■ **SHORT TASK**
Could you convert the stretch from the start of the entries through the line containing "road 6 (unclassified): [(511,372),(447,361),(391,394)]" into a JSON list of strings, with one string per line and blank lines omitted?

■ **EXTRACTED MATERIAL**
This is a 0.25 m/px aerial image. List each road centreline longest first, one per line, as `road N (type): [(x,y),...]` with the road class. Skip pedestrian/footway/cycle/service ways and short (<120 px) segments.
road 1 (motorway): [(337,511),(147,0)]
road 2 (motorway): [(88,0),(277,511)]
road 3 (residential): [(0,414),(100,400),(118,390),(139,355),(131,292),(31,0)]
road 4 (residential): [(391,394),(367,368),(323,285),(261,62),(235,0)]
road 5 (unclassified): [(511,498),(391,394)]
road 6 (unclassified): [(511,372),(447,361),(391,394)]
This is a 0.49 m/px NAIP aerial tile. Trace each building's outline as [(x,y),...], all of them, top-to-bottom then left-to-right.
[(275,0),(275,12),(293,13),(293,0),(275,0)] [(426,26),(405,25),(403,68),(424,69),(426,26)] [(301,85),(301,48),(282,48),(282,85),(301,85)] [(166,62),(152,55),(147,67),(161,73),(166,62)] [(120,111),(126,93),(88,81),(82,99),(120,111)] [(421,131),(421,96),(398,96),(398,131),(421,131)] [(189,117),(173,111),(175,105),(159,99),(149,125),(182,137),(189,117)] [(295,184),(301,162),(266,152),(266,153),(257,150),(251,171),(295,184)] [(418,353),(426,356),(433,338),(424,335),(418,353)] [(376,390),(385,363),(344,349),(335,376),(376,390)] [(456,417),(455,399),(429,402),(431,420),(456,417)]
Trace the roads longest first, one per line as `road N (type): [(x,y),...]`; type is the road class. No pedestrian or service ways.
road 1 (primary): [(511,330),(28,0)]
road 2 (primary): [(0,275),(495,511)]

■ **THE COMPLETED TASK**
[
  "This is a 0.25 m/px aerial image. List each road centreline longest first, one per line, as `road N (type): [(x,y),...]` with the road class. Skip pedestrian/footway/cycle/service ways and short (<120 px) segments.",
  "road 1 (motorway): [(337,511),(147,0)]",
  "road 2 (motorway): [(88,0),(277,511)]",
  "road 3 (residential): [(0,414),(100,400),(118,390),(139,355),(131,292),(31,0)]",
  "road 4 (residential): [(391,394),(367,368),(323,285),(261,62),(235,0)]",
  "road 5 (unclassified): [(511,498),(391,394)]",
  "road 6 (unclassified): [(511,372),(447,361),(391,394)]"
]